-- WORK TO COMPLETE --
Only one portion of the data is to be written out: from the line bearing "camera: 170 degrees right, 15 degrees down" through the line bearing "(402, 221) = (215, 301): yellow key -> none". Write it exactly as it appears.

-=-=-=-=-

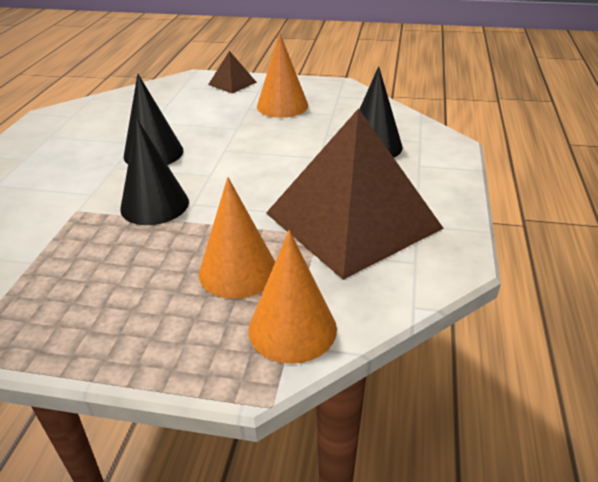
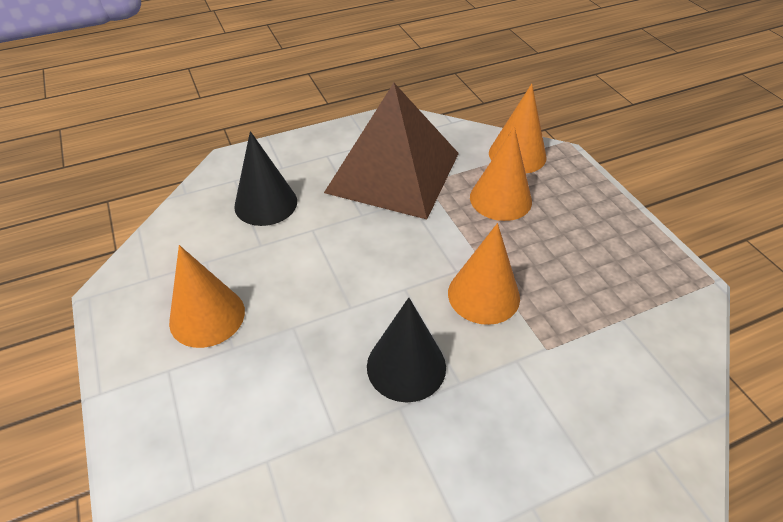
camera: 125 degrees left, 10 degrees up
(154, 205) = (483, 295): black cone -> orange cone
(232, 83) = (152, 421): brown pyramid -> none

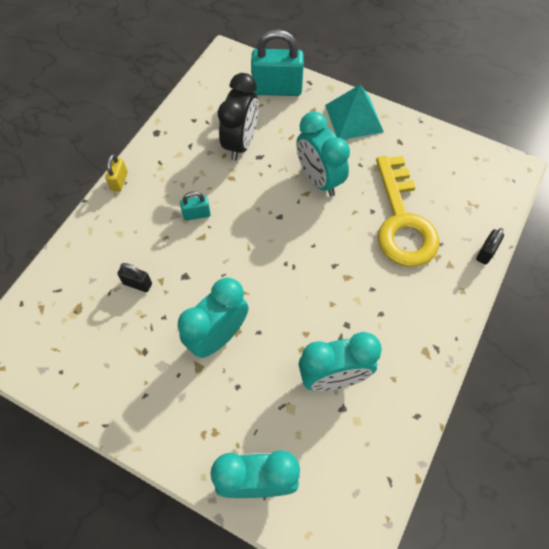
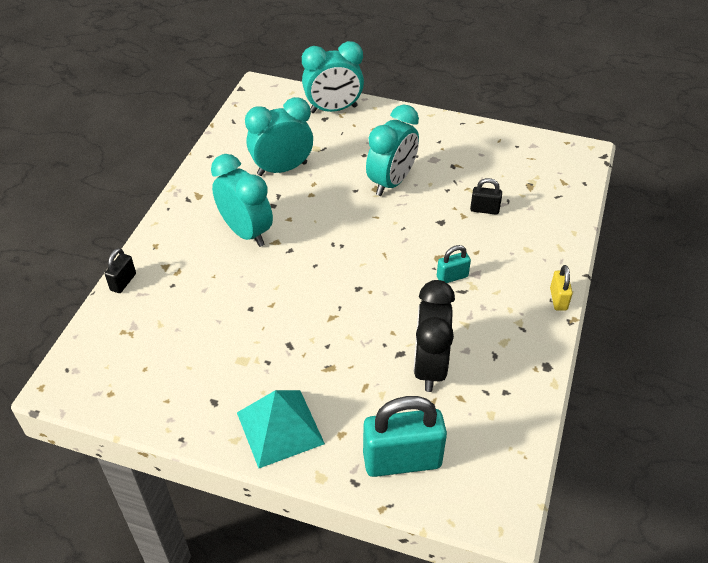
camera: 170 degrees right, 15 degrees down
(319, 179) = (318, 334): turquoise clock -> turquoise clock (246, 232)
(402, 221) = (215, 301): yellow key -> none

-=-=-=-=-

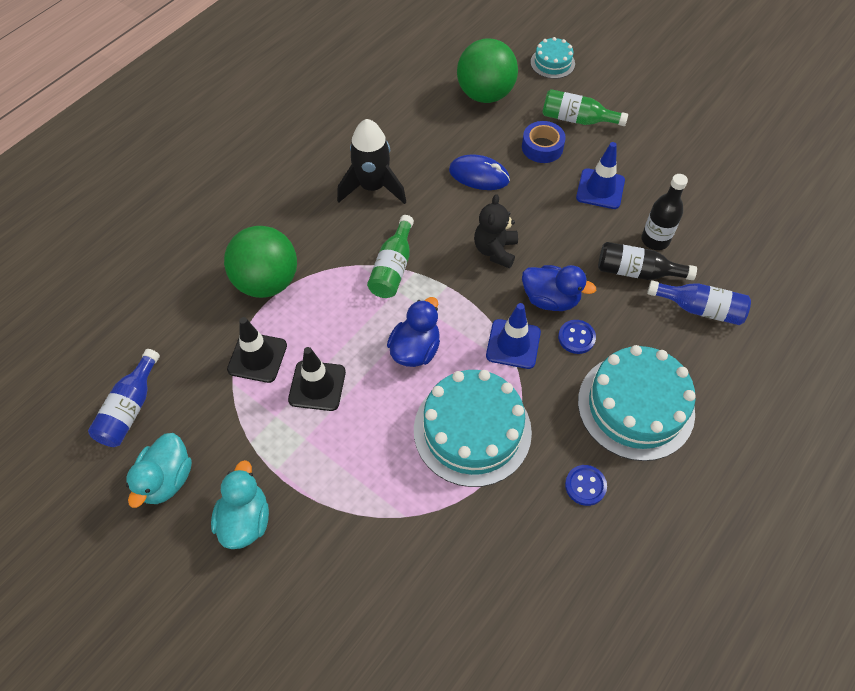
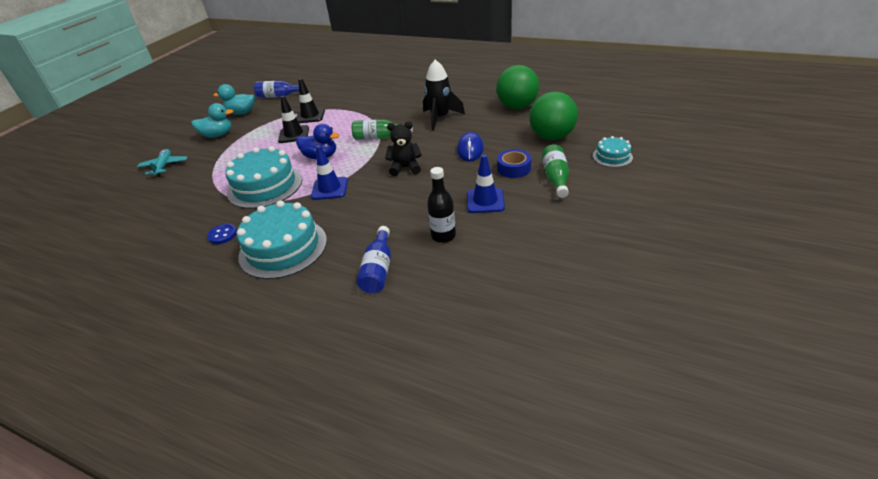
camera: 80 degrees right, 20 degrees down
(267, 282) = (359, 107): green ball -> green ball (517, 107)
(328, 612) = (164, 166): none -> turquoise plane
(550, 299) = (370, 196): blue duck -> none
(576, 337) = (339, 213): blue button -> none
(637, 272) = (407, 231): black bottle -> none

-=-=-=-=-

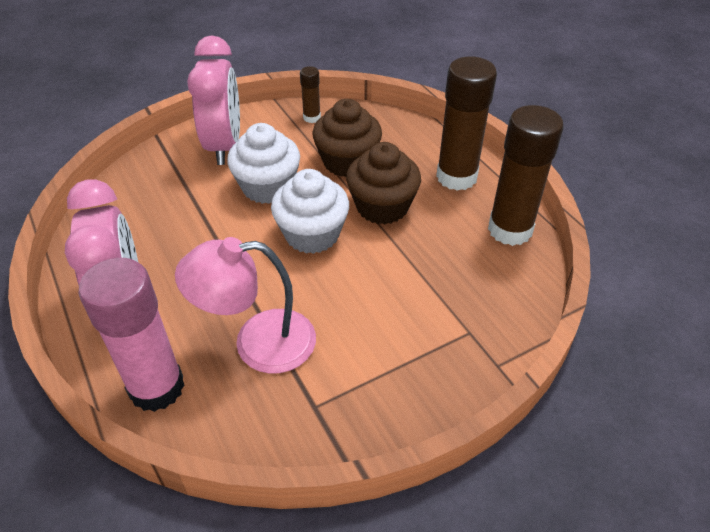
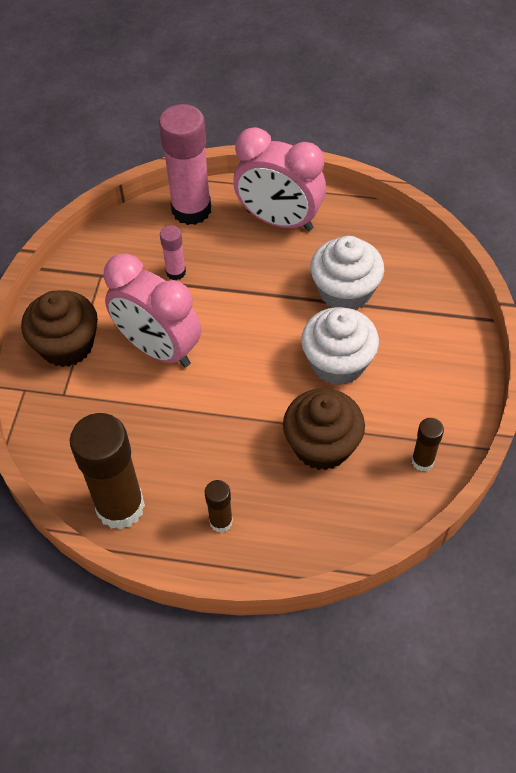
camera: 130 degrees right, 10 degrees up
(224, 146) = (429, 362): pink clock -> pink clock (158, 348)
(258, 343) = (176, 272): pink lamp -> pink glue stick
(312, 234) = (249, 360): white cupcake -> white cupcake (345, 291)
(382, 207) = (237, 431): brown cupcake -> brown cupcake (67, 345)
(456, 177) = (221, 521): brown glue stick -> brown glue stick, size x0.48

-=-=-=-=-

-- SOLUTION TO THE EXERCISE --
camera: 170 degrees right, 15 degrees down
(319, 179) = (318, 334): turquoise clock -> turquoise clock (246, 232)
(402, 221) = (215, 301): yellow key -> none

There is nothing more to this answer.